-- Opening Marker --

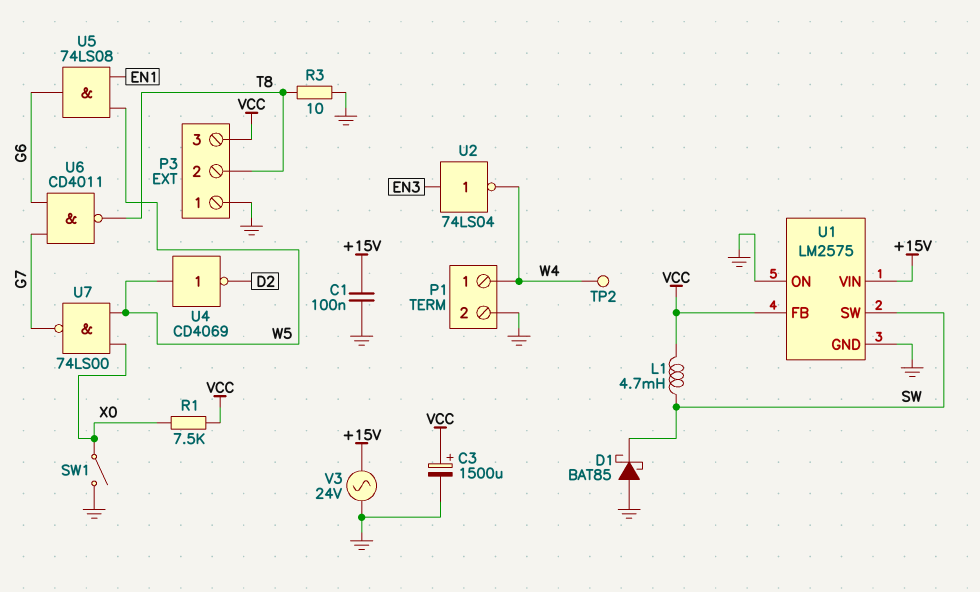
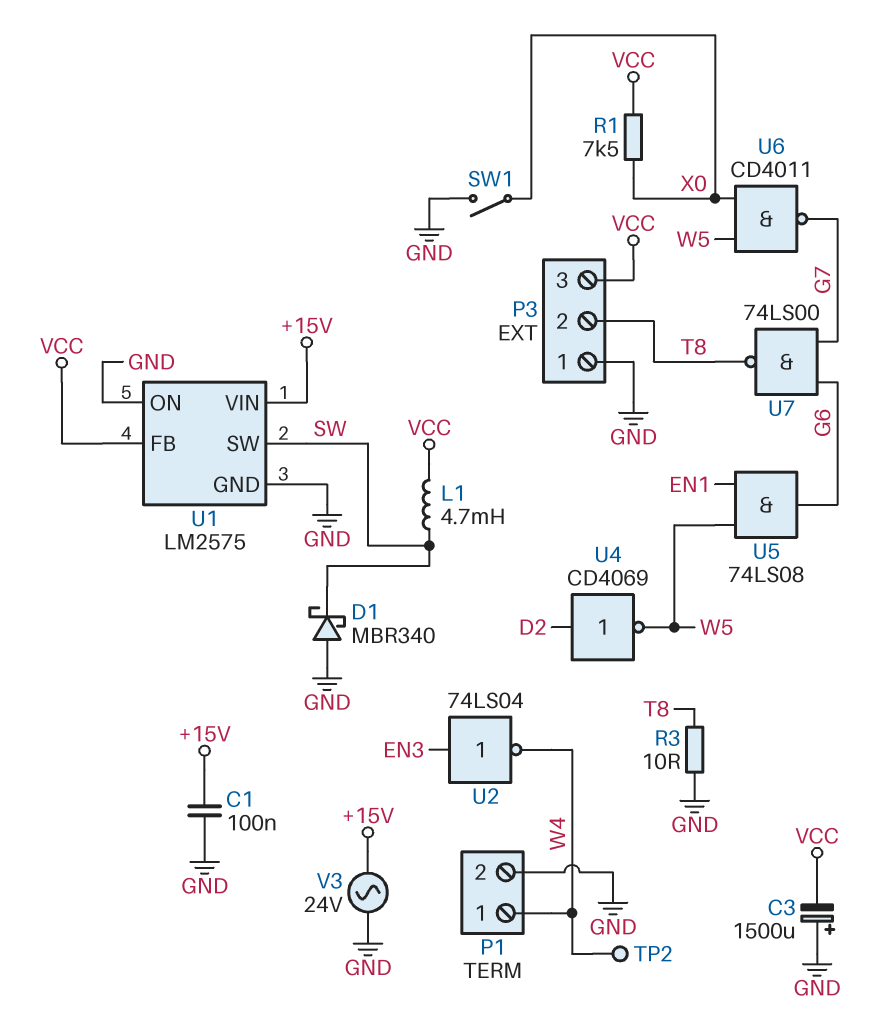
C3: 1500uF (plus VCC, minus GND) -> 1500uF (plus GND, minus VCC)
D1: schottky BAT85 (A GND, K SW) -> schottky MBR340 (A GND, K SW)
U4: NOT CD4069 (in W5, out D2) -> NOT CD4069 (in D2, out W5)
U6: NAND CD4011 (in G6, in G7, out T8) -> NAND CD4011 (in W5, in X0, out G7)
U7: NAND 74LS00 (in W5, in X0, out G7) -> NAND 74LS00 (in G6, in G7, out T8)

-- Closing Marker --

Instructions for the task – How many of the lines in the material hold the word "NAND"? Give that number alone.

Answer space – 2